_Task_:
Only those lines in the data below from the line containing "# camera: 45 degrees left, 5 degrees down" through the line containing "relocated,muffin [orange] (no.", both included, should be restated word for word.

** Dataset records follows **

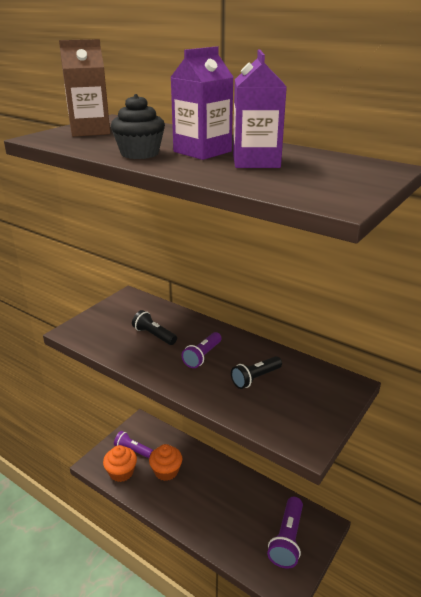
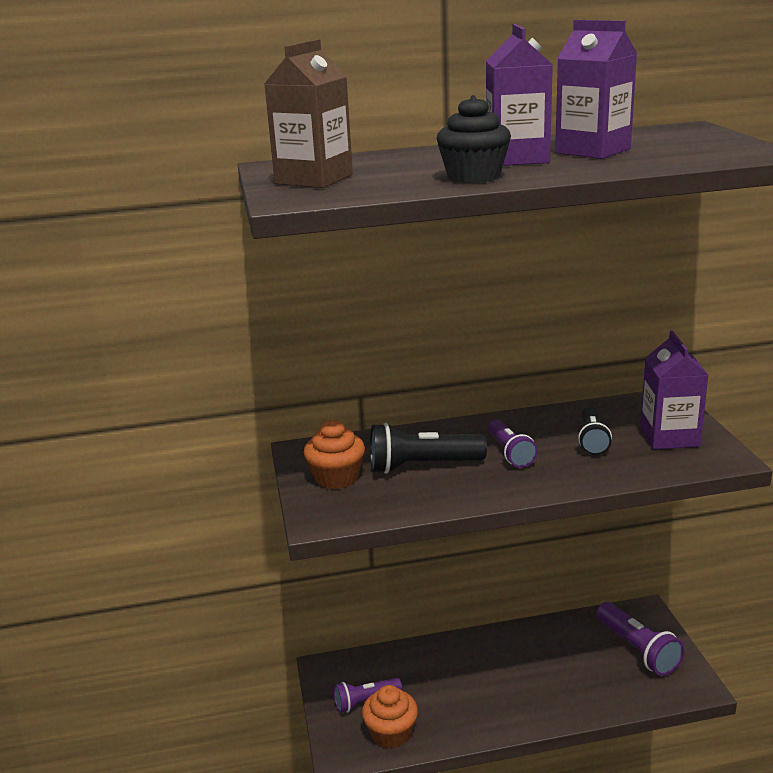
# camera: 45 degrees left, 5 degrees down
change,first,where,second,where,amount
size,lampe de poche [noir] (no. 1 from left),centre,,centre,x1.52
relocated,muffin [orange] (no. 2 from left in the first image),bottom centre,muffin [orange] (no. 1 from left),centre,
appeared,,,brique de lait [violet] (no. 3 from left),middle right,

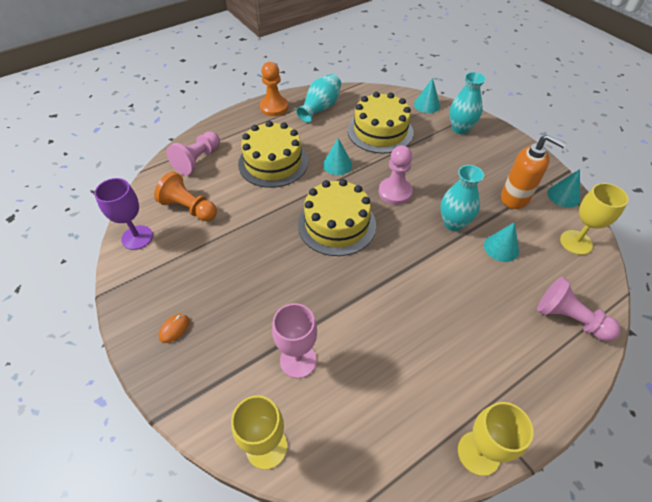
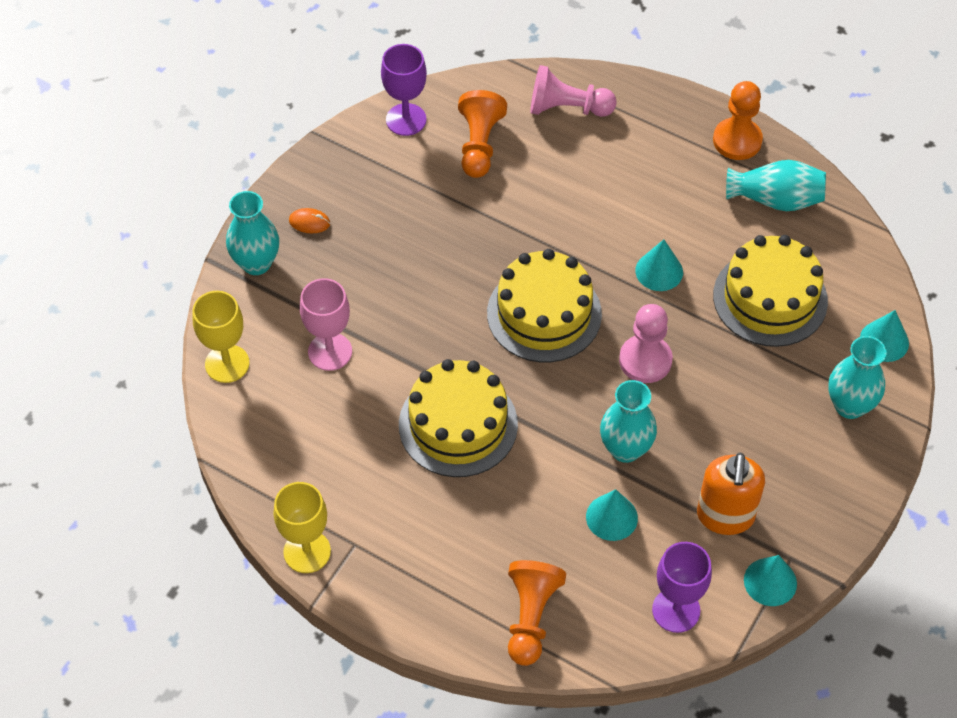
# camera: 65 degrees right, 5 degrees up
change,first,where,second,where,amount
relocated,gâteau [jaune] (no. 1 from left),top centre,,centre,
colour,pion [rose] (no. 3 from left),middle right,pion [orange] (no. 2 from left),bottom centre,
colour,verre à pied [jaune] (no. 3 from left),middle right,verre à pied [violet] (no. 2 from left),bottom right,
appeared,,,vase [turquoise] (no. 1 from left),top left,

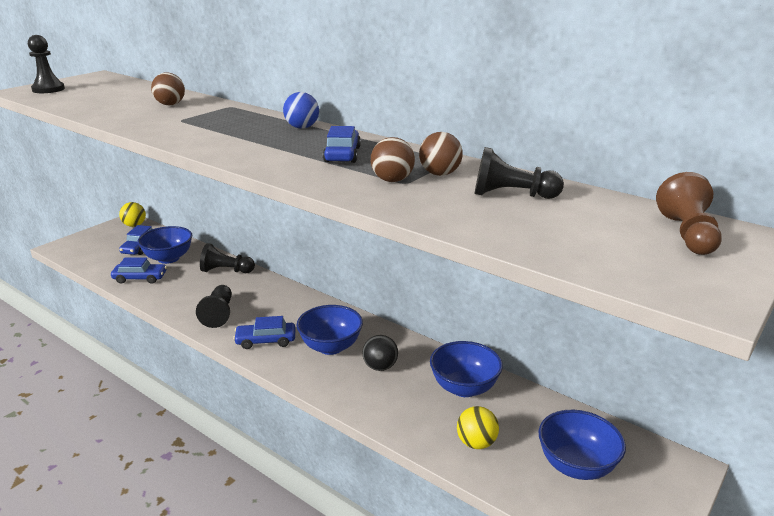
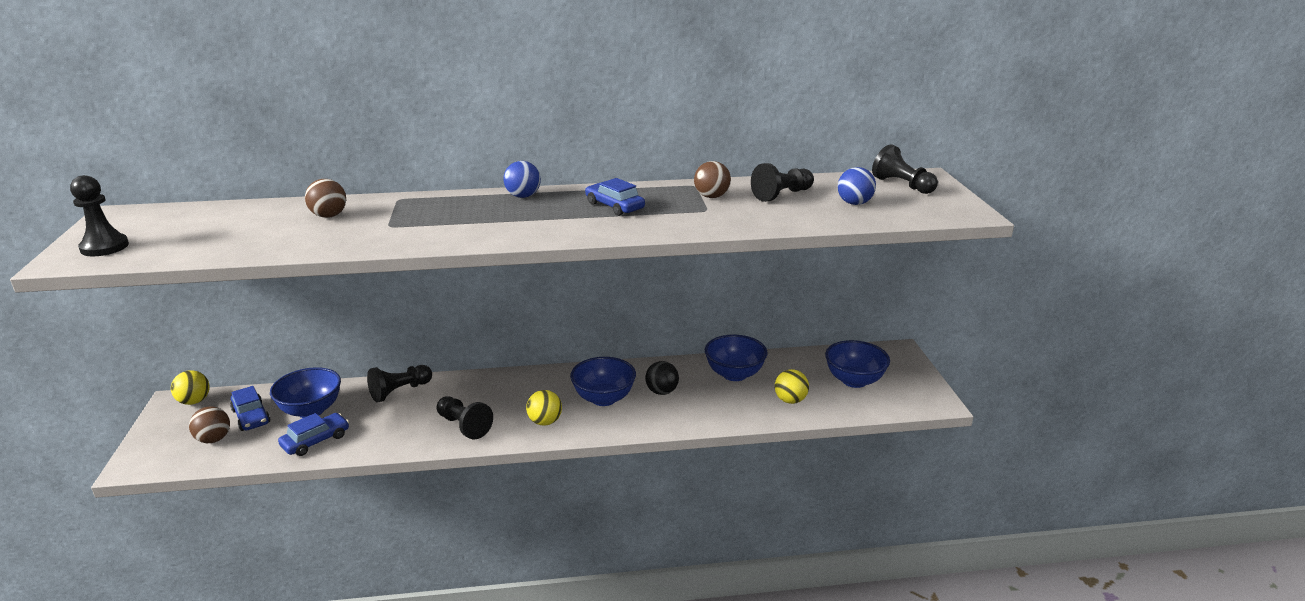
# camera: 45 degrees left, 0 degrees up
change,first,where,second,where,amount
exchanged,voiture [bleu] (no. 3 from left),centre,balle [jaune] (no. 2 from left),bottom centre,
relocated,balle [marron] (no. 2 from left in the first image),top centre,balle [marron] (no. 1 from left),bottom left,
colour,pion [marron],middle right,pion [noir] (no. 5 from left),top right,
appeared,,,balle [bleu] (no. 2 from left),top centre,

** End of Dataset records **
** Dataset records follows **

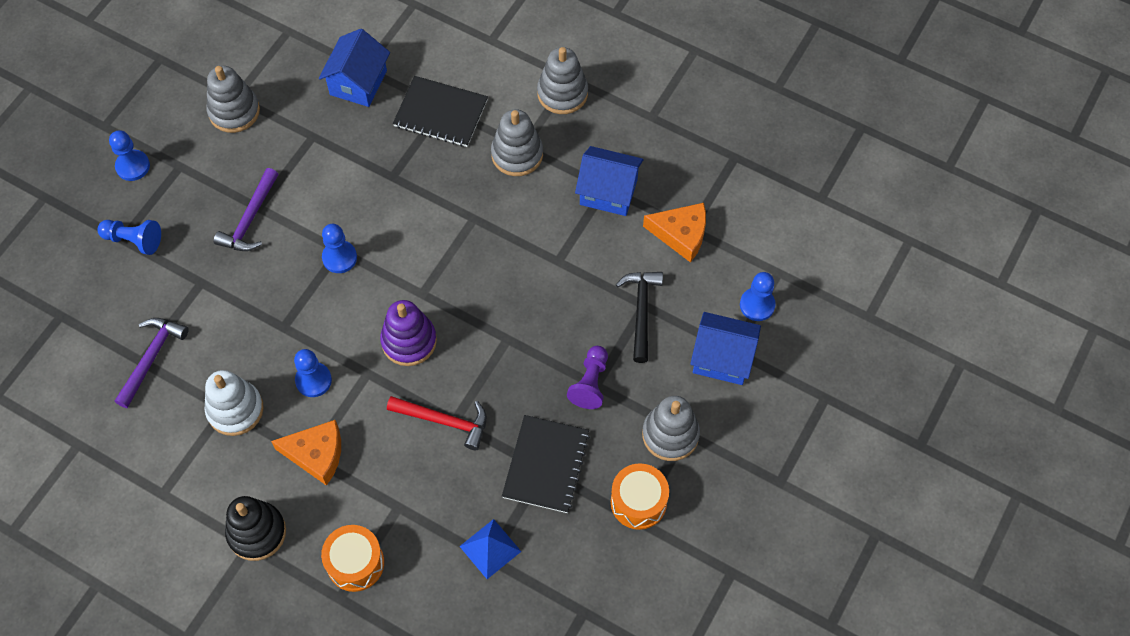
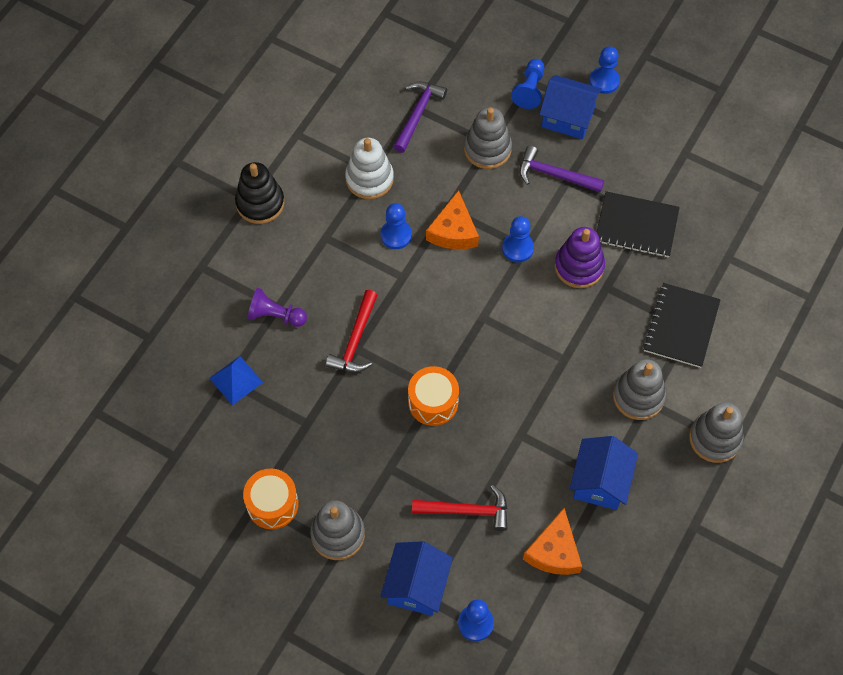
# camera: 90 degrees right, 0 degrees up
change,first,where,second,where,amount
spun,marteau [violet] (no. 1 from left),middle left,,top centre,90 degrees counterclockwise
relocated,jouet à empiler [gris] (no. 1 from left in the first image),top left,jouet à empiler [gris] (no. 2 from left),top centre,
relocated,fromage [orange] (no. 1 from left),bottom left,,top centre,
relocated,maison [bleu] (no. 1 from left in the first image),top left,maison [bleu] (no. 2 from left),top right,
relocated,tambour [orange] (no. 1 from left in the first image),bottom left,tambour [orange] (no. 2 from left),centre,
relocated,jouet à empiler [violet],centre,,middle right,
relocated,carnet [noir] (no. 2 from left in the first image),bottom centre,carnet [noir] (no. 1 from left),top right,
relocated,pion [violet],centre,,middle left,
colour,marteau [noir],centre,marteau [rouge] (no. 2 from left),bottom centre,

** End of Dataset records **

_Result for this exercise_:
# camera: 45 degrees left, 5 degrees down
change,first,where,second,where,amount
size,lampe de poche [noir] (no. 1 from left),centre,,centre,x1.52
relocated,muffin [orange] (no. 2 from left in the first image),bottom centre,muffin [orange] (no. 1 from left),centre,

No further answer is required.